Written problem.
Quote the lines below word for word, without the picture placeholders.

● ● ●

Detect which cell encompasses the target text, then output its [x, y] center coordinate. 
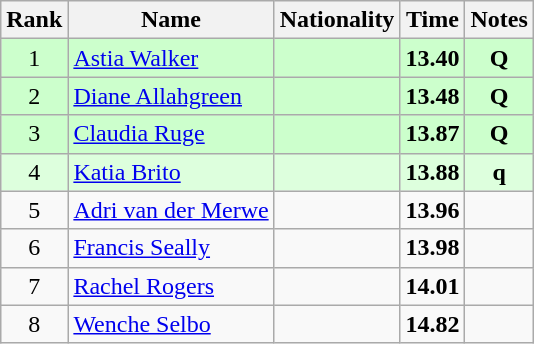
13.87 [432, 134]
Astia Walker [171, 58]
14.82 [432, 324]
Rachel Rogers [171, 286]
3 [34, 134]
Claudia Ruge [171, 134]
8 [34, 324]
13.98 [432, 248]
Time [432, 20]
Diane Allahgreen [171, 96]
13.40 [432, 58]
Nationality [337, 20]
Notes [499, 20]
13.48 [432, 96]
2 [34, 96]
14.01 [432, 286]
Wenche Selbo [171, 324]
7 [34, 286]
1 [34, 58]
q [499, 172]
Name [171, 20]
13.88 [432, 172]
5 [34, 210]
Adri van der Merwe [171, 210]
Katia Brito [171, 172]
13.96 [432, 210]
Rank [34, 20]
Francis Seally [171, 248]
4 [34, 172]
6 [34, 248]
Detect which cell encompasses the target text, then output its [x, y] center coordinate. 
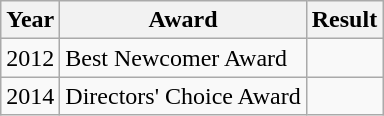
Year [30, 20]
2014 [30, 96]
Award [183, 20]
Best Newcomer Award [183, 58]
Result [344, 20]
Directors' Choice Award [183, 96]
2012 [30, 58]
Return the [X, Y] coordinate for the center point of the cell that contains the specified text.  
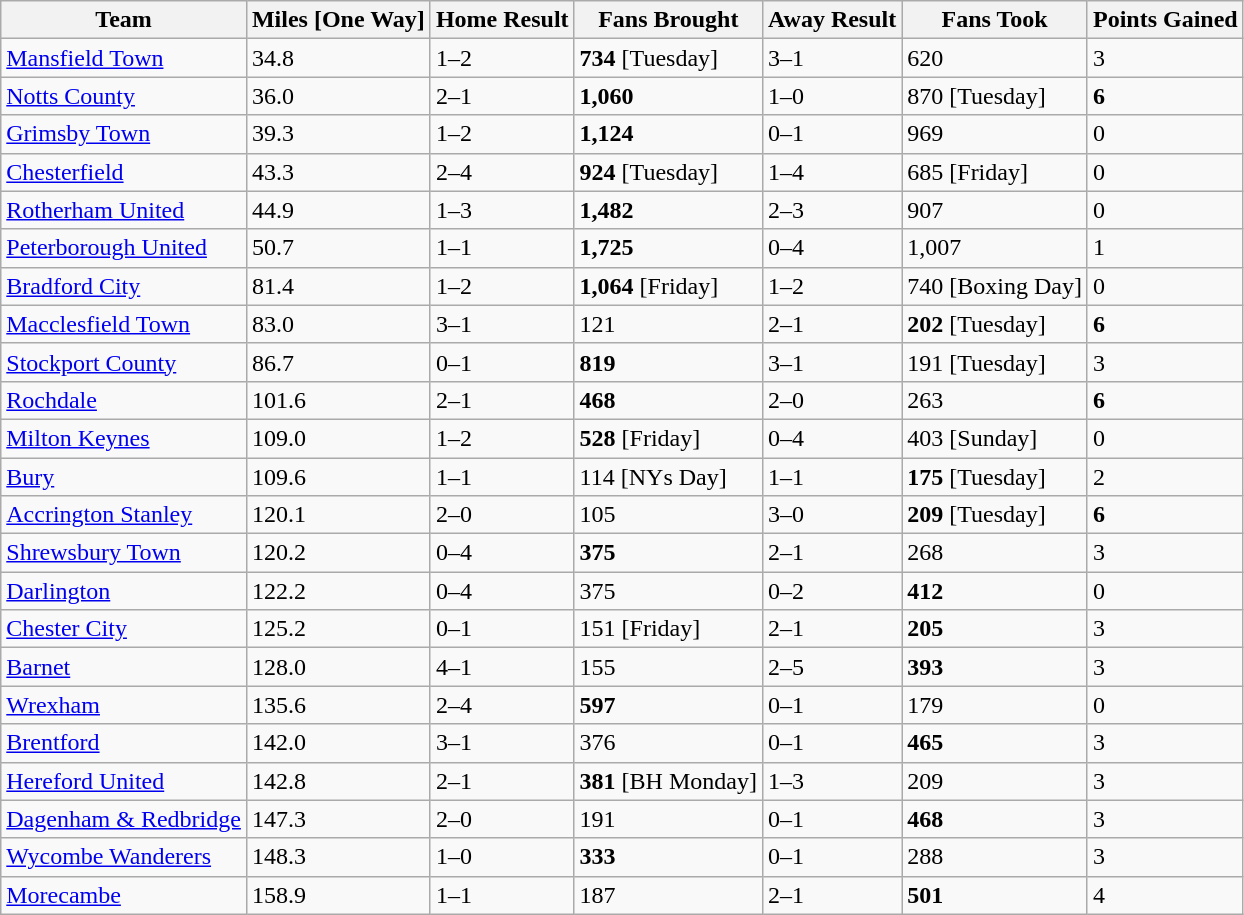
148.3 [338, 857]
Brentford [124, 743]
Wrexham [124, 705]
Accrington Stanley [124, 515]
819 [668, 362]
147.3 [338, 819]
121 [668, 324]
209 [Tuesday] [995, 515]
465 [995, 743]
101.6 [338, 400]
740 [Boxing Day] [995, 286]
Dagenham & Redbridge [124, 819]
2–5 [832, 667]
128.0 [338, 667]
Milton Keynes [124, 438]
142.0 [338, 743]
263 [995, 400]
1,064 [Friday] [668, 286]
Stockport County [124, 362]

● ● ●

Reply to the exercise.
Detect which cell encompasses the target text, then output its [x, y] center coordinate. 
13.87 [432, 134]
Astia Walker [171, 58]
14.82 [432, 324]
Rachel Rogers [171, 286]
3 [34, 134]
Claudia Ruge [171, 134]
8 [34, 324]
13.98 [432, 248]
Time [432, 20]
Diane Allahgreen [171, 96]
13.40 [432, 58]
Nationality [337, 20]
Notes [499, 20]
13.48 [432, 96]
2 [34, 96]
14.01 [432, 286]
Wenche Selbo [171, 324]
7 [34, 286]
1 [34, 58]
q [499, 172]
Name [171, 20]
13.88 [432, 172]
5 [34, 210]
Adri van der Merwe [171, 210]
Katia Brito [171, 172]
13.96 [432, 210]
Rank [34, 20]
Francis Seally [171, 248]
4 [34, 172]
6 [34, 248]
Detect which cell encompasses the target text, then output its [x, y] center coordinate. 
Year [30, 20]
2014 [30, 96]
Award [183, 20]
Best Newcomer Award [183, 58]
Result [344, 20]
Directors' Choice Award [183, 96]
2012 [30, 58]
Return the [X, Y] coordinate for the center point of the cell that contains the specified text.  
148.3 [338, 857]
Brentford [124, 743]
Wrexham [124, 705]
Accrington Stanley [124, 515]
819 [668, 362]
147.3 [338, 819]
121 [668, 324]
209 [Tuesday] [995, 515]
465 [995, 743]
101.6 [338, 400]
740 [Boxing Day] [995, 286]
Dagenham & Redbridge [124, 819]
2–5 [832, 667]
128.0 [338, 667]
Milton Keynes [124, 438]
142.0 [338, 743]
263 [995, 400]
1,064 [Friday] [668, 286]
Stockport County [124, 362]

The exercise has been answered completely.